(Stored data entries)
###

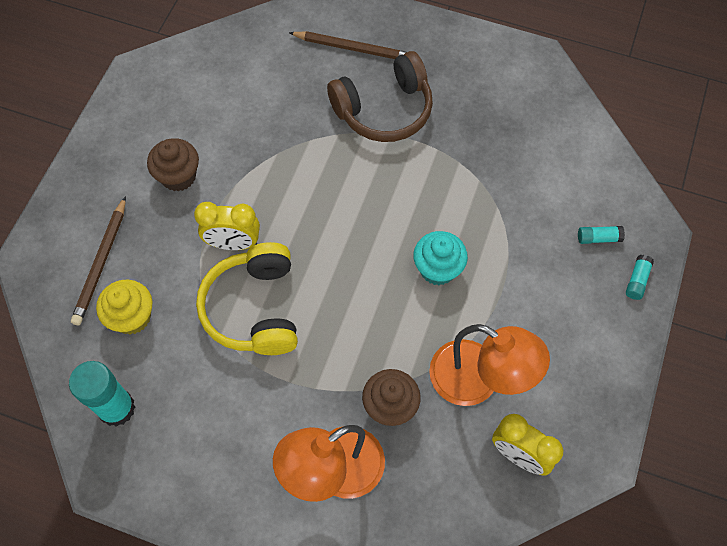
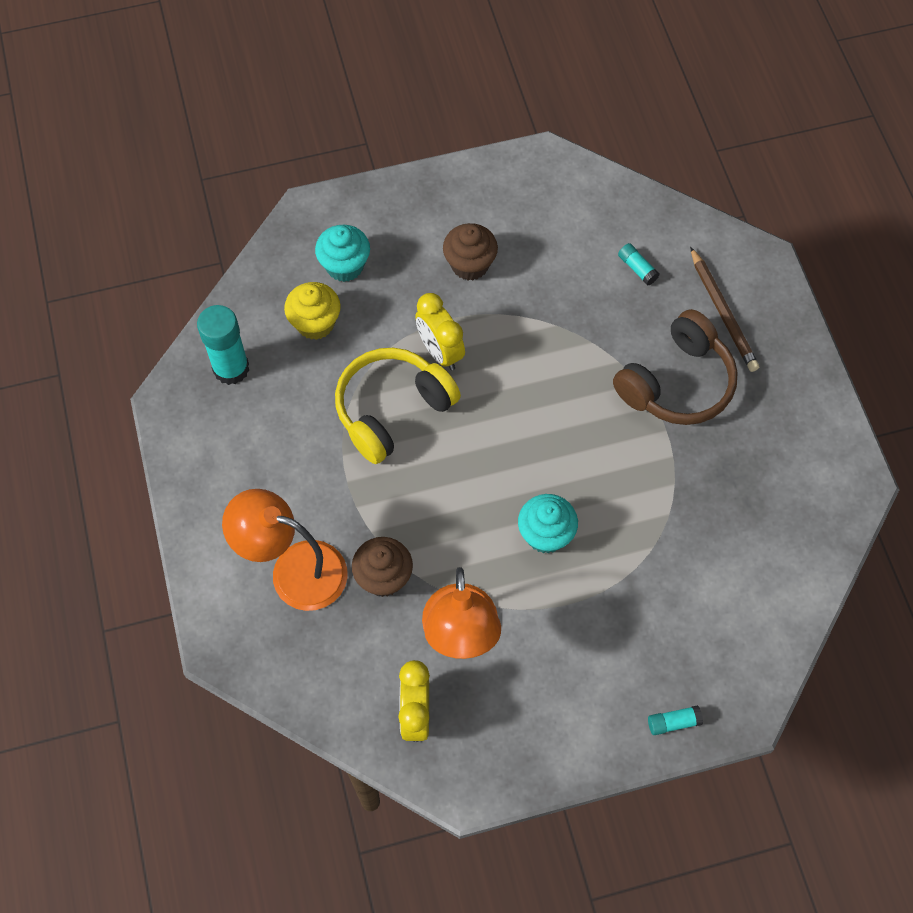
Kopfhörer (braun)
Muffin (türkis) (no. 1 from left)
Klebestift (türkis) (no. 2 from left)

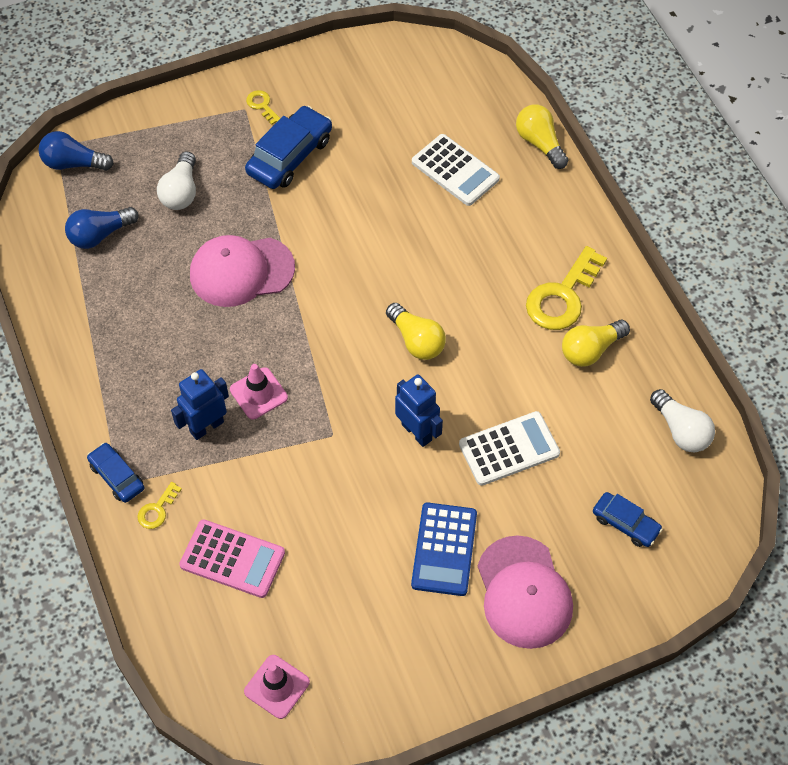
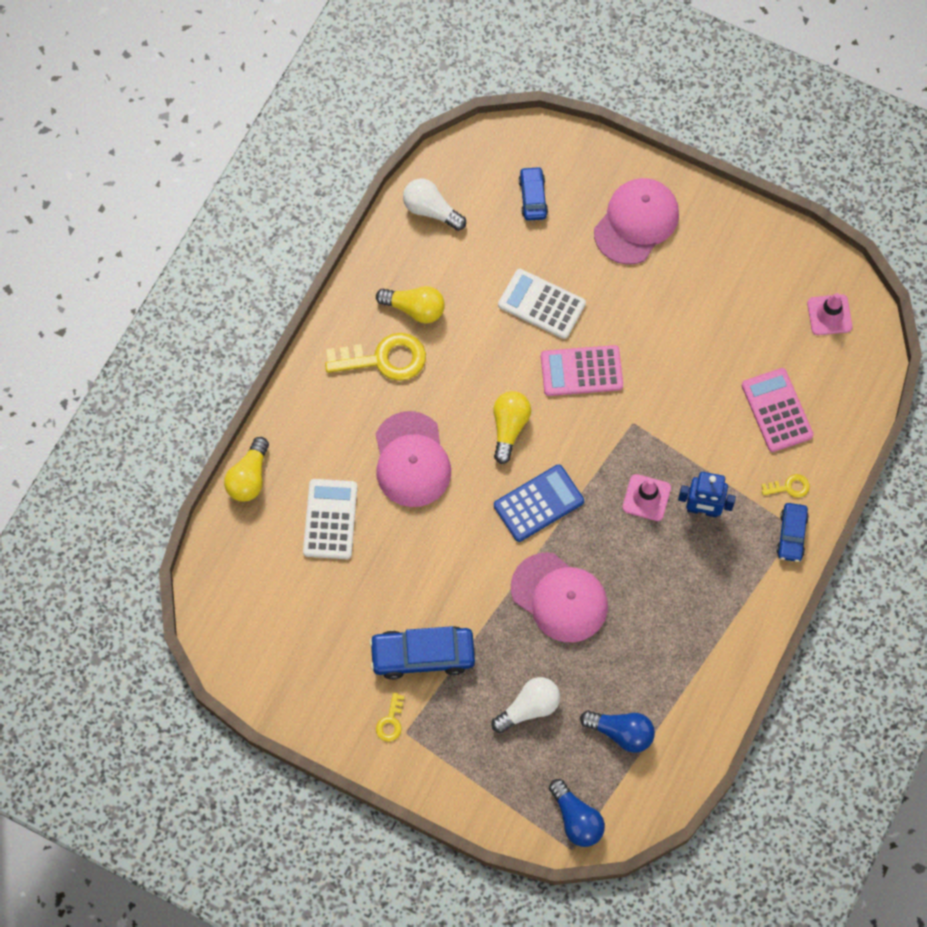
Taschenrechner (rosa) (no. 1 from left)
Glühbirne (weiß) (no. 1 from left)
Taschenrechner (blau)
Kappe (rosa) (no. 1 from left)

###

Write the records out again exactly as shown above, keeping no pictures.

(Result of this exercise)
Kopfhörer (braun)
Muffin (türkis) (no. 1 from left)
Klebestift (türkis) (no. 2 from left)

Taschenrechner (rosa) (no. 1 from left)
Glühbirne (weiß) (no. 1 from left)
Taschenrechner (blau)
Kappe (rosa) (no. 1 from left)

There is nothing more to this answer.